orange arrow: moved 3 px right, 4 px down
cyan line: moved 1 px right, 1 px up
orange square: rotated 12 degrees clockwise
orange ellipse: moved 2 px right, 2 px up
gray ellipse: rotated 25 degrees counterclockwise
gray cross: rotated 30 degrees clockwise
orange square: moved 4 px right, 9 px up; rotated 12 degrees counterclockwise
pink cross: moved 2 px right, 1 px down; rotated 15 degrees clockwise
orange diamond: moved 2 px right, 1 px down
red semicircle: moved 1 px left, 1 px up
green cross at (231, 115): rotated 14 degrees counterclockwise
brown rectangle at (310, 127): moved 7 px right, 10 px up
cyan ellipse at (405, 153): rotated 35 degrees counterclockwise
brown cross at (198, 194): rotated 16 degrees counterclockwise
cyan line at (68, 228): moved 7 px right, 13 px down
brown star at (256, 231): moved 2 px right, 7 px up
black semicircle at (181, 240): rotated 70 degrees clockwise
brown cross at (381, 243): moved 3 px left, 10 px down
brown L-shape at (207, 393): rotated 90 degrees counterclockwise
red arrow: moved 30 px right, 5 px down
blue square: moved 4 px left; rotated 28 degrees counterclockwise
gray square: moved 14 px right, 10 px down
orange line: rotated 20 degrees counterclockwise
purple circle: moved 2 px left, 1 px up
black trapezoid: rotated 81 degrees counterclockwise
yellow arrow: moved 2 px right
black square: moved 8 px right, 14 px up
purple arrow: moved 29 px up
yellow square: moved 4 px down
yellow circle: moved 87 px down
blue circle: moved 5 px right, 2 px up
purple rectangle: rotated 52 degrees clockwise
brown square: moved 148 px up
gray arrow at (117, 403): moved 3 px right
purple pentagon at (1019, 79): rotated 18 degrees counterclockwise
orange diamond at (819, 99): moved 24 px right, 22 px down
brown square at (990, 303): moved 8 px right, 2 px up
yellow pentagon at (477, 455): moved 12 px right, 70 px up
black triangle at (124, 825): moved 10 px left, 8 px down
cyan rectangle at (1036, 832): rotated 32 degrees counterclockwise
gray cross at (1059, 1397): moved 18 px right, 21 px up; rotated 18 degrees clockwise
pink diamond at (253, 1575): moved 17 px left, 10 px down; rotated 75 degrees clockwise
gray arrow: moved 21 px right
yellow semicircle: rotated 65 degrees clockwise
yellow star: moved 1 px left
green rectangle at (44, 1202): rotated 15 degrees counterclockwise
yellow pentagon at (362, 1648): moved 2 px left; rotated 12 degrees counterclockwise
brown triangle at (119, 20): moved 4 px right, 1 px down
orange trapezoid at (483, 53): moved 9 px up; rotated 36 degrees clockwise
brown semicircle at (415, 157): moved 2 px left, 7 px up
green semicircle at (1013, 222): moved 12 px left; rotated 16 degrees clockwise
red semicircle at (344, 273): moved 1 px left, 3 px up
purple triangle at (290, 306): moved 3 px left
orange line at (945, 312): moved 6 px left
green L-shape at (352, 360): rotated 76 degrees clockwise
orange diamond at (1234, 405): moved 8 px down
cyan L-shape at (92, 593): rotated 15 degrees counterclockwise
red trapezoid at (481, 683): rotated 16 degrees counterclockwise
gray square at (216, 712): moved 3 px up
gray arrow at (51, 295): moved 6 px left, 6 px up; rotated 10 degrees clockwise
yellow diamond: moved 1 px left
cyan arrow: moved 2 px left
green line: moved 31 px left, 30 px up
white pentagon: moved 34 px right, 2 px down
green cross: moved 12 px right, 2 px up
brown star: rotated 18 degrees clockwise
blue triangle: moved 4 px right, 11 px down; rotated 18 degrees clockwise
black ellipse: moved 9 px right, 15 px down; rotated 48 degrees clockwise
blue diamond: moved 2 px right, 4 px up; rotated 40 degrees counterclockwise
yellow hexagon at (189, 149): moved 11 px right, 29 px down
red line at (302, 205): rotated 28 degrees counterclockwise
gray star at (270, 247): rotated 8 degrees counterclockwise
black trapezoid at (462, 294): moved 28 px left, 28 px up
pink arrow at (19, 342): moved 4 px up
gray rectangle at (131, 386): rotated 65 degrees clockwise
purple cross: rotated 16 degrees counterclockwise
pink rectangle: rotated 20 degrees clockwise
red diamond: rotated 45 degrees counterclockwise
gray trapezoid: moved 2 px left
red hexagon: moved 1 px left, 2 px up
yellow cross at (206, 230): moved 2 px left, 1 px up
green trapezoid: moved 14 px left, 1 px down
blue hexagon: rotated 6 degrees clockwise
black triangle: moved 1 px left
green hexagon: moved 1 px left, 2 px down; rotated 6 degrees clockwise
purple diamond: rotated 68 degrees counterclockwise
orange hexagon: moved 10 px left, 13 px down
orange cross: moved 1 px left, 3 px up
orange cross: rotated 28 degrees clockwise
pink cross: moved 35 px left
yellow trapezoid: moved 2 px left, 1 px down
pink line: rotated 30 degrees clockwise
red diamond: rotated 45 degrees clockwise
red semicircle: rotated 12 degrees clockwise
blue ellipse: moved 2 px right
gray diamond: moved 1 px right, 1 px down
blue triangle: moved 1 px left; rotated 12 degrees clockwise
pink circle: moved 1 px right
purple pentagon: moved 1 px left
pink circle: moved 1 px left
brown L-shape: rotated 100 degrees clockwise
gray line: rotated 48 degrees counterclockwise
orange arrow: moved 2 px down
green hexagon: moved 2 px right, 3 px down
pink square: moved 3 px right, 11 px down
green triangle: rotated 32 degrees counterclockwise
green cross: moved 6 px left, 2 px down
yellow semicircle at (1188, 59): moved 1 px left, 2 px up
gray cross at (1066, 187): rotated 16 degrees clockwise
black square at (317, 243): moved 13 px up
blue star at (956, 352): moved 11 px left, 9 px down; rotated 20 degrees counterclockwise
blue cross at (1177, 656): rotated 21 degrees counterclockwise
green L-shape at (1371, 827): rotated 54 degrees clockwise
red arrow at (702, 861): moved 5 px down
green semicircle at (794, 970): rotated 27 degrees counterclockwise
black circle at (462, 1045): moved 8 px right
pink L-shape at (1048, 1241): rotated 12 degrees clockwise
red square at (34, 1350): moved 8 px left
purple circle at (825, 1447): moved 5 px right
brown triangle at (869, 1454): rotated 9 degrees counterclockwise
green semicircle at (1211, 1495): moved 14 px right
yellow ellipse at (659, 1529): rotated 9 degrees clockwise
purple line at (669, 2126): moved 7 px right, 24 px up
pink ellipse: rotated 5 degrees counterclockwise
····················
Beginning with the line above that contains "yellow trapezoid: moved 2 px left, 1 px down", copy each line exactly up to and including the line that contains "orange arrow: moved 2 px down", and go no further.

yellow trapezoid: moved 2 px left, 1 px down
pink line: rotated 30 degrees clockwise
red diamond: rotated 45 degrees clockwise
red semicircle: rotated 12 degrees clockwise
blue ellipse: moved 2 px right
gray diamond: moved 1 px right, 1 px down
blue triangle: moved 1 px left; rotated 12 degrees clockwise
pink circle: moved 1 px right
purple pentagon: moved 1 px left
pink circle: moved 1 px left
brown L-shape: rotated 100 degrees clockwise
gray line: rotated 48 degrees counterclockwise
orange arrow: moved 2 px down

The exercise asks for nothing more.